*WORKING DATA:*
##############################

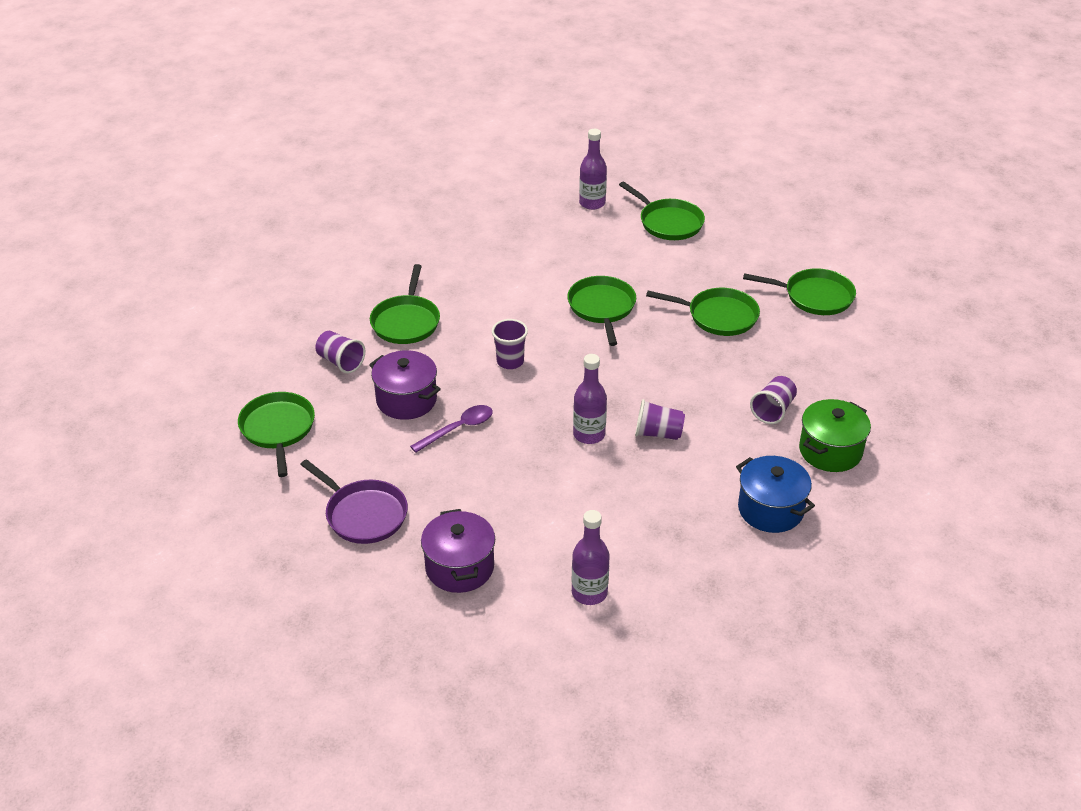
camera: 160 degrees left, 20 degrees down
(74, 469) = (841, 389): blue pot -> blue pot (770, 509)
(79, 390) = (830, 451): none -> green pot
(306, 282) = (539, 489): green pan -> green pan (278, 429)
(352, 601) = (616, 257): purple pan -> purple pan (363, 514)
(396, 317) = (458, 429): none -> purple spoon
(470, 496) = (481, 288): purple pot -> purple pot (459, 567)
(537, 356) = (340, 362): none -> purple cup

##############################

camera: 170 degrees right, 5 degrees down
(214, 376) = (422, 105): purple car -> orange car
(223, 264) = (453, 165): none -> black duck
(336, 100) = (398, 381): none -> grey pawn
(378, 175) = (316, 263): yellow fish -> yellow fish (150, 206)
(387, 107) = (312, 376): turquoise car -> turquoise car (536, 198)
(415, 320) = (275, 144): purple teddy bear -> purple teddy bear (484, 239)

##############################

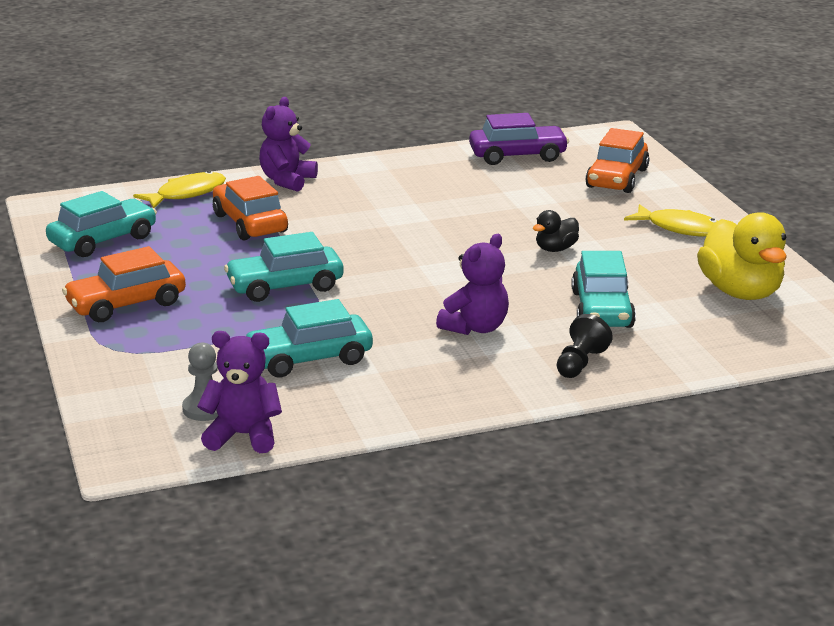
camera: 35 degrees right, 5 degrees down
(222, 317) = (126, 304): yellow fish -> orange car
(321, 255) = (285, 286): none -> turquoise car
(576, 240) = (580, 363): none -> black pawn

##############################

*TRY IT:* What are the lines, exactly as written above, from the line with "(306, 282) = (539, 489): green" to the line with "(537, 356) = (340, 362): none -> purple cup", both included? Output only those.

*SOLUTION FOR THIS PROBLEM:*
(306, 282) = (539, 489): green pan -> green pan (278, 429)
(352, 601) = (616, 257): purple pan -> purple pan (363, 514)
(396, 317) = (458, 429): none -> purple spoon
(470, 496) = (481, 288): purple pot -> purple pot (459, 567)
(537, 356) = (340, 362): none -> purple cup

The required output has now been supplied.